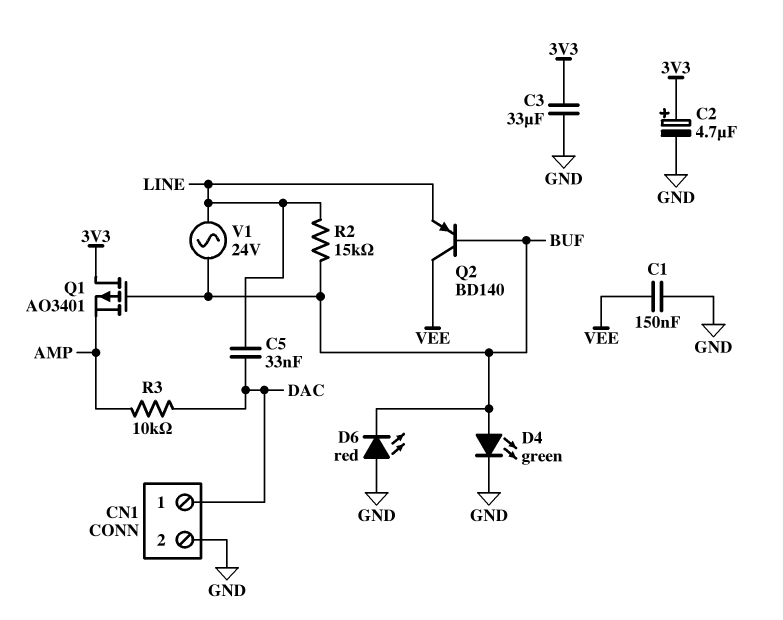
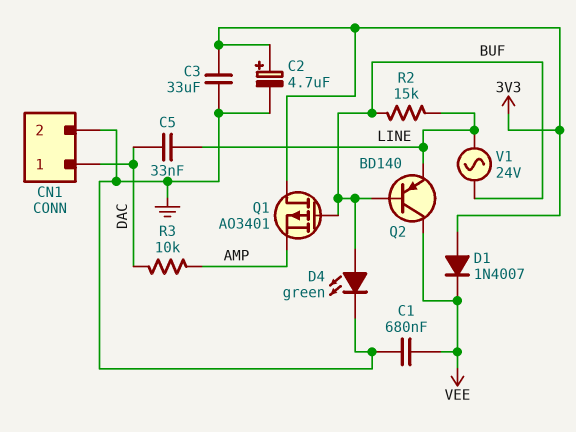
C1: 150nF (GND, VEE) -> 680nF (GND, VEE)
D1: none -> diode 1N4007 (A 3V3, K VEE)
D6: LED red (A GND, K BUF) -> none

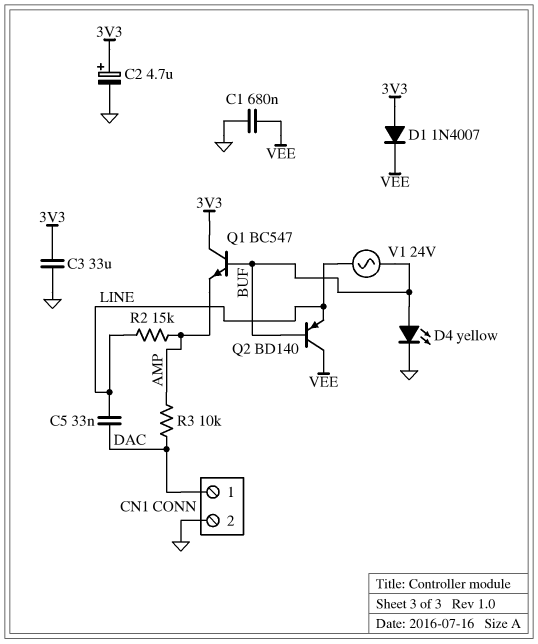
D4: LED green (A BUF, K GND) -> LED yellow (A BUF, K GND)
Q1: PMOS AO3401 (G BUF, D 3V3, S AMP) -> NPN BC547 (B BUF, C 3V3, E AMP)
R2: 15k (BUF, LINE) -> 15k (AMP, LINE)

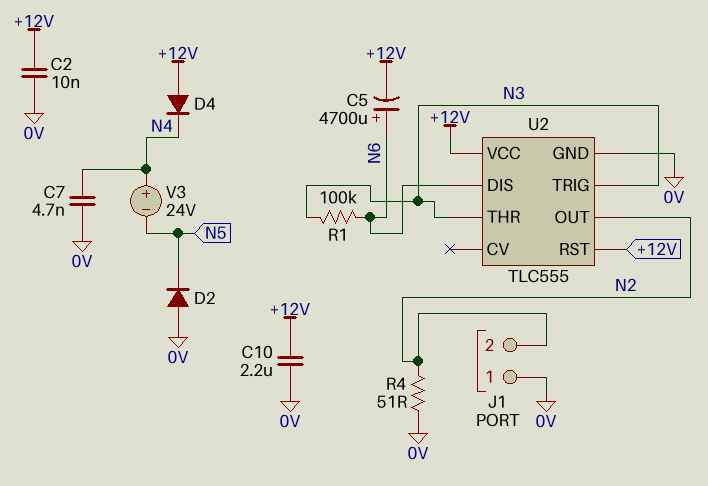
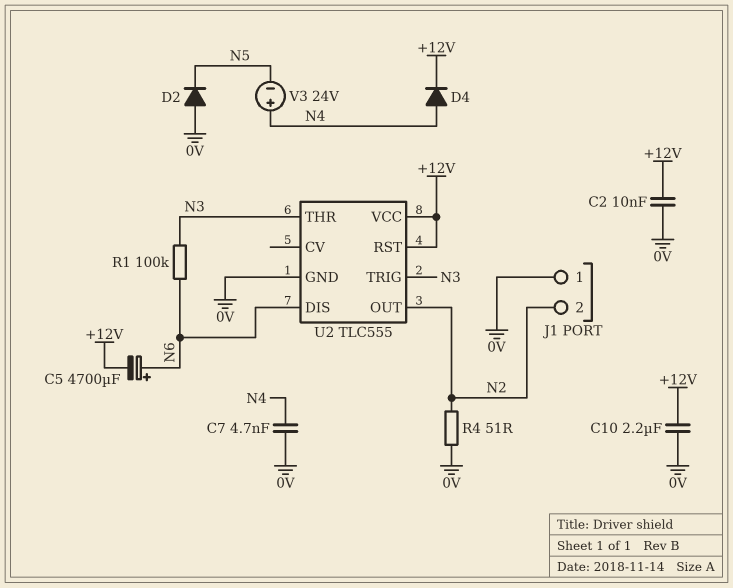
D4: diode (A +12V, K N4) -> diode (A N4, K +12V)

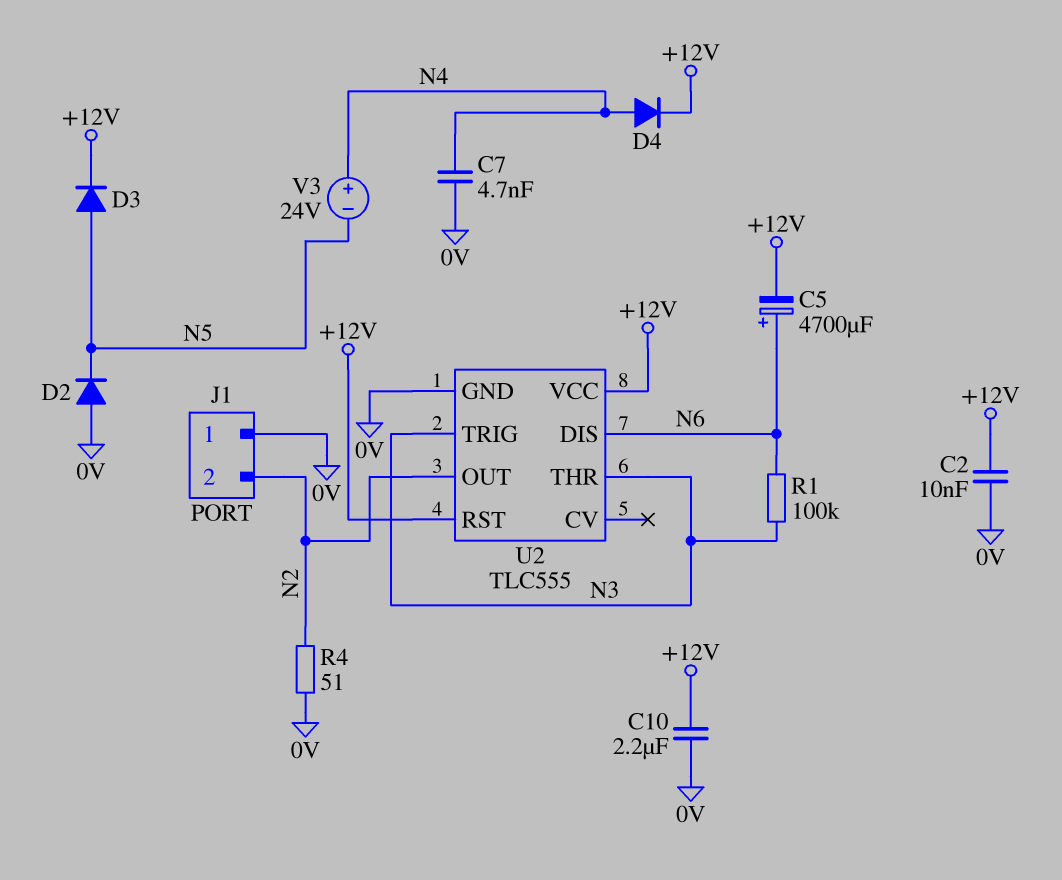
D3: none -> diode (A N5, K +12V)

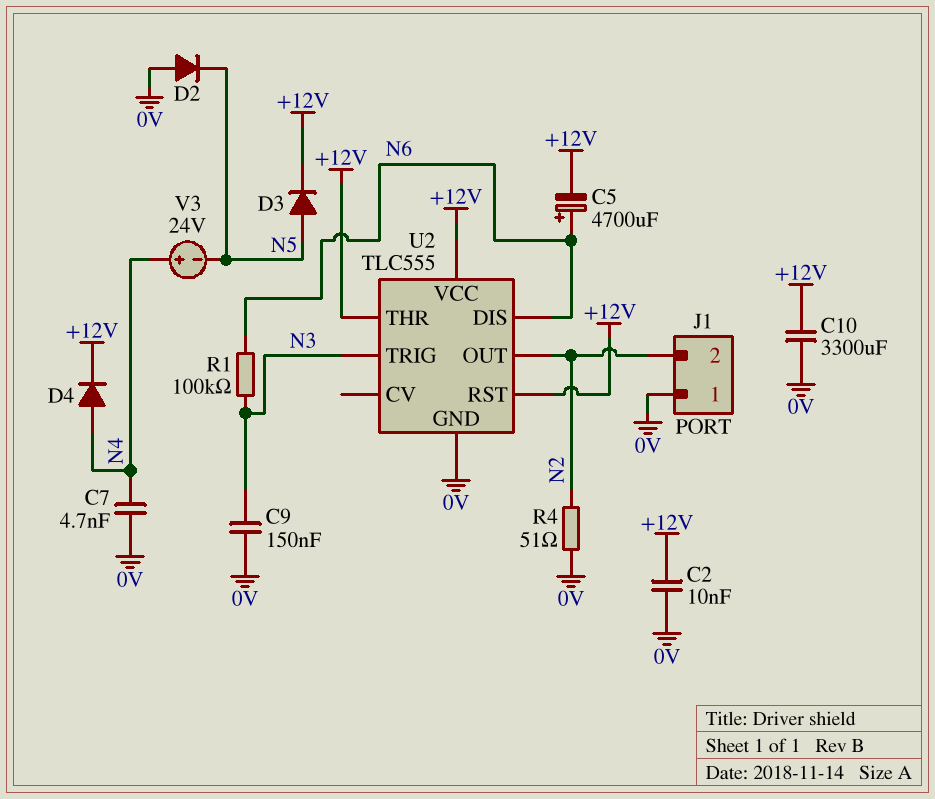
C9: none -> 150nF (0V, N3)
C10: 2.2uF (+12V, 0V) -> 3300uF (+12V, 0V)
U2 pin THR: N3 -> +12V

****************************************

WORK ITEM
Starting at the line that contains "D6: LED red (A GND, K BUF) -> none", output every line through the end of the data, both ends included, and nothing else; pictures stay out.

RESPONSE
D6: LED red (A GND, K BUF) -> none

D4: LED green (A BUF, K GND) -> LED yellow (A BUF, K GND)
Q1: PMOS AO3401 (G BUF, D 3V3, S AMP) -> NPN BC547 (B BUF, C 3V3, E AMP)
R2: 15k (BUF, LINE) -> 15k (AMP, LINE)

D4: diode (A +12V, K N4) -> diode (A N4, K +12V)

D3: none -> diode (A N5, K +12V)

C9: none -> 150nF (0V, N3)
C10: 2.2uF (+12V, 0V) -> 3300uF (+12V, 0V)
U2 pin THR: N3 -> +12V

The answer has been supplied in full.